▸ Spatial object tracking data
*** Begin section ***
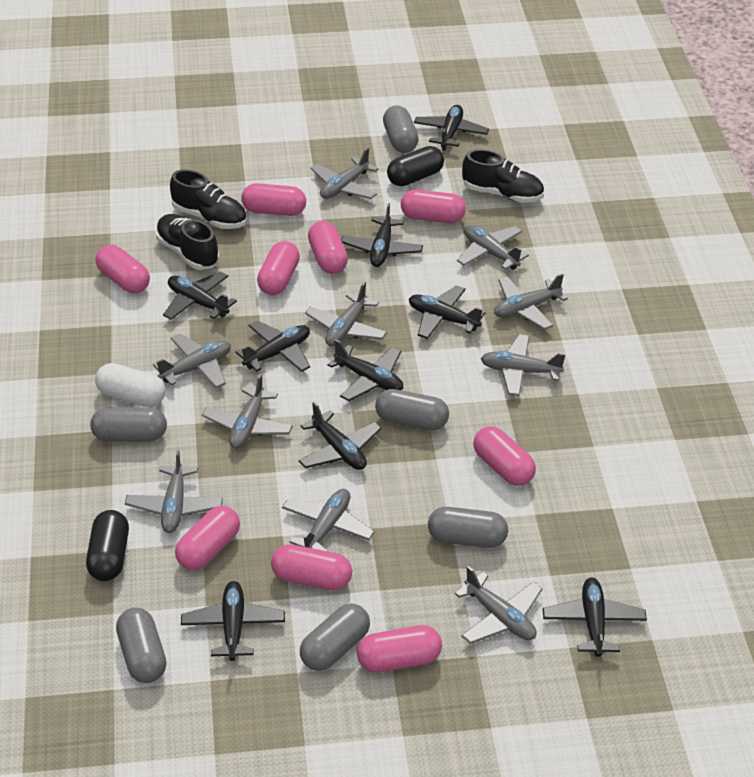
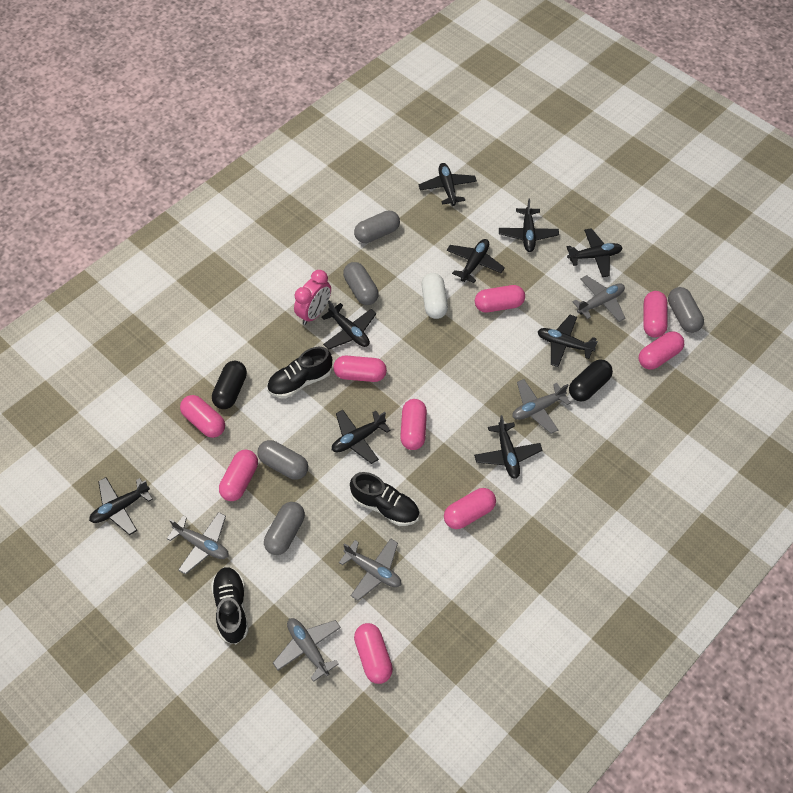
grey capsule: 6 -> 5
grey plane: 10 -> 5
pink clock: 0 -> 1

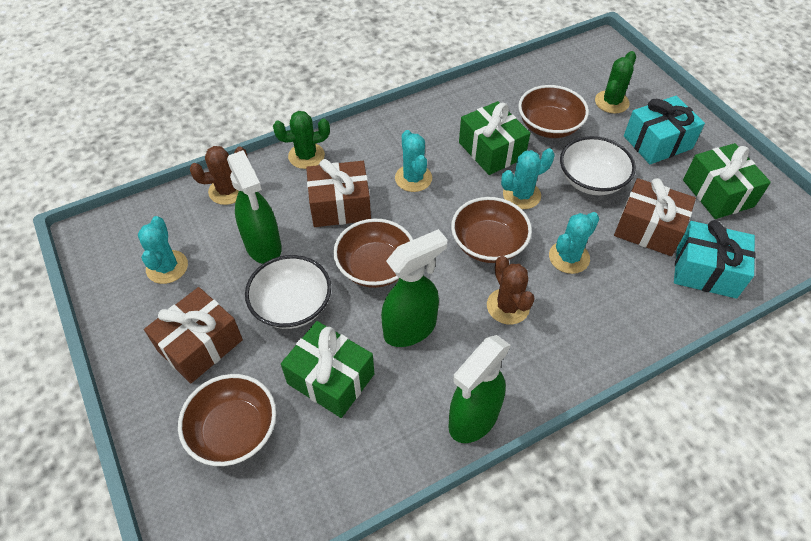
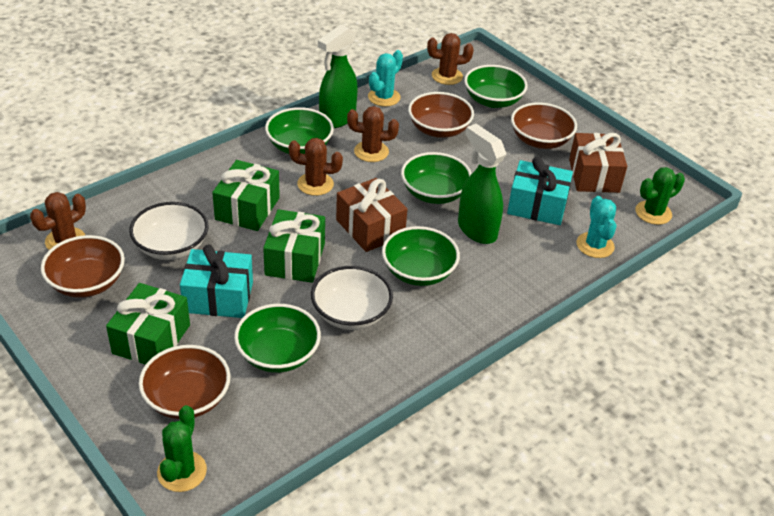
brown cactus: 2 -> 4
brown gift: 3 -> 2
green bowl: 0 -> 5
green spray bottle: 3 -> 2
turquoise cactus: 4 -> 2

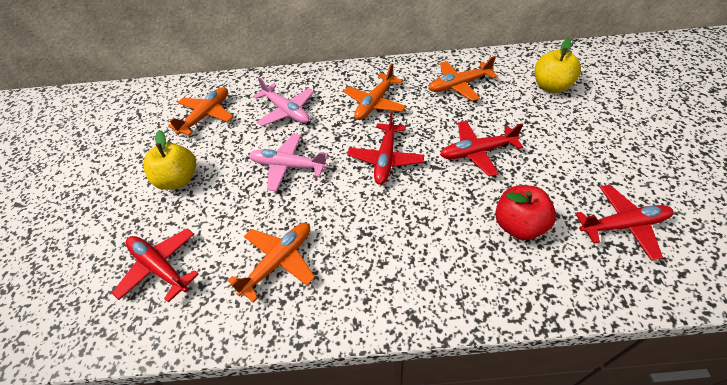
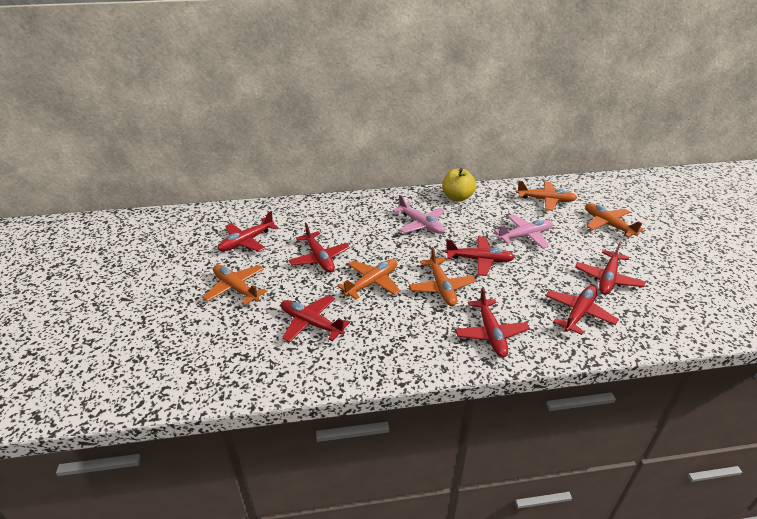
orange plane: 4 -> 5
red apple: 1 -> 0
red plane: 4 -> 7
yellow apple: 2 -> 1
*** End section ***
▸ Problem statement
Your answer must be the entries repeated exactly, with no pictures.

▸ Solution to the problem
grey capsule: 6 -> 5
grey plane: 10 -> 5
pink clock: 0 -> 1

brown cactus: 2 -> 4
brown gift: 3 -> 2
green bowl: 0 -> 5
green spray bottle: 3 -> 2
turquoise cactus: 4 -> 2

orange plane: 4 -> 5
red apple: 1 -> 0
red plane: 4 -> 7
yellow apple: 2 -> 1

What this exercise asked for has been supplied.